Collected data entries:
_ _ _

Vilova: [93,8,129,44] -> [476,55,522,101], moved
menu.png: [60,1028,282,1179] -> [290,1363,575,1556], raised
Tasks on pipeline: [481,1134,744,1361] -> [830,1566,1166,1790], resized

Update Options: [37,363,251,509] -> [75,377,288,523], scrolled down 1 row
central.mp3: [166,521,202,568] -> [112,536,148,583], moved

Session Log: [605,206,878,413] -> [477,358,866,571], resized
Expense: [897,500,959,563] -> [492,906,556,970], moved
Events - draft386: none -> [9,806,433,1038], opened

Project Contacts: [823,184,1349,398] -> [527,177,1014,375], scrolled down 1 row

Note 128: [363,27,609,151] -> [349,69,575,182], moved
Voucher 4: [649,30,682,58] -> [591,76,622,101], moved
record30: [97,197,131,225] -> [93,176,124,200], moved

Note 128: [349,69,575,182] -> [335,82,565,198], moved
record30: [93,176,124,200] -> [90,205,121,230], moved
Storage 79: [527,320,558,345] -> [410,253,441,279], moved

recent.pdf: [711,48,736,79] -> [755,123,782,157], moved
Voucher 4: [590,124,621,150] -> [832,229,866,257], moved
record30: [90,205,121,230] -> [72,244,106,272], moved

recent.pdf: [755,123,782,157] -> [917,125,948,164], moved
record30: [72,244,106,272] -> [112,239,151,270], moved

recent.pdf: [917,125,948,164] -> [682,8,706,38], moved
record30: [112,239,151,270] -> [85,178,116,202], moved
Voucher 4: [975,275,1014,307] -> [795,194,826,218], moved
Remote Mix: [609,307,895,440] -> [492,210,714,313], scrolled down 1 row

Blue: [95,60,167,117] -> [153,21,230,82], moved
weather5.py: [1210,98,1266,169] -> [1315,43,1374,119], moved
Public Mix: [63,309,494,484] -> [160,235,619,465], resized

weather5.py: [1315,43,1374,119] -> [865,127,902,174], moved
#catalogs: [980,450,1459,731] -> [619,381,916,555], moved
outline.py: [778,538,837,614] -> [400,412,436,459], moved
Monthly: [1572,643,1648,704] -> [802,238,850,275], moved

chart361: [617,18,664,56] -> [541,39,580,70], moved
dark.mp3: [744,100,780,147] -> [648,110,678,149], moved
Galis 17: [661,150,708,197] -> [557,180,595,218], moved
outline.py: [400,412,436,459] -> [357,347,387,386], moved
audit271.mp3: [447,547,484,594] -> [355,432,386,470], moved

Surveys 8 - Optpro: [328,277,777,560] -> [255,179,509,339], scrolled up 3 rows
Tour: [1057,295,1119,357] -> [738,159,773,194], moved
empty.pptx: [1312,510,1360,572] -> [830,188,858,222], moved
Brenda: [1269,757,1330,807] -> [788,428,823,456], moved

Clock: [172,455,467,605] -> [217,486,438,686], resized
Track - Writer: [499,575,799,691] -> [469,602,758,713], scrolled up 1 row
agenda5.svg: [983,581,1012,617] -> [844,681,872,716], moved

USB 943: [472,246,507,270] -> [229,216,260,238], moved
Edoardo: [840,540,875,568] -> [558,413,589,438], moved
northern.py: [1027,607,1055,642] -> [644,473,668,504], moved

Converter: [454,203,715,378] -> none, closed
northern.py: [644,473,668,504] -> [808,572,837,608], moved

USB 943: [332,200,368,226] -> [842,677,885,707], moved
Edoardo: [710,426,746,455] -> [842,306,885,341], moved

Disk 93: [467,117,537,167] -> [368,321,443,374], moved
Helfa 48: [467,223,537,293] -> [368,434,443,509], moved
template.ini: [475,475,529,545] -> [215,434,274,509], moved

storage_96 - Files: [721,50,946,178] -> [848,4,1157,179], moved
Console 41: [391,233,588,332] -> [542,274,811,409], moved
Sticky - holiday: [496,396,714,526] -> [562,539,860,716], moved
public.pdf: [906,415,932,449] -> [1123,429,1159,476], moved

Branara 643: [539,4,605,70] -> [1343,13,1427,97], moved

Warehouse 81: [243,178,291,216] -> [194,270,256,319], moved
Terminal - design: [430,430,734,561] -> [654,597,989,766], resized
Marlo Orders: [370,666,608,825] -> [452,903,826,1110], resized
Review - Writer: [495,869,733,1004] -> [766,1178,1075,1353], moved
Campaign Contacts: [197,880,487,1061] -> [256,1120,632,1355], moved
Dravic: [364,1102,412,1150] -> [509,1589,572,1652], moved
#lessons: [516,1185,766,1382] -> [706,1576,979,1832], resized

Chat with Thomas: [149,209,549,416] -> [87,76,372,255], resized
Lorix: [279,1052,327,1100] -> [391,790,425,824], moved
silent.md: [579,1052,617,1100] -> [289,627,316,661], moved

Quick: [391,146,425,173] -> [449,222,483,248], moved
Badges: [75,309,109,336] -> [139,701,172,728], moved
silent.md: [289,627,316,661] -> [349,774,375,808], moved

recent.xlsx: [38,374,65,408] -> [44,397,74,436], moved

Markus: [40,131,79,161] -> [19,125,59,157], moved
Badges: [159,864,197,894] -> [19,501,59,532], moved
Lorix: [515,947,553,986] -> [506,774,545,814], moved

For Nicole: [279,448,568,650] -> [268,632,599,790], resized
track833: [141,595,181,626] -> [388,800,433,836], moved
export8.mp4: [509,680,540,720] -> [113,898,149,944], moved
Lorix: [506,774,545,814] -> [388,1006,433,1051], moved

_ _ _

■ **Exercise goal**:
Scan the records above for the word "down". Show each line in which it appears.

■ **Exercise response**:
Update Options: [37,363,251,509] -> [75,377,288,523], scrolled down 1 row
Project Contacts: [823,184,1349,398] -> [527,177,1014,375], scrolled down 1 row
Remote Mix: [609,307,895,440] -> [492,210,714,313], scrolled down 1 row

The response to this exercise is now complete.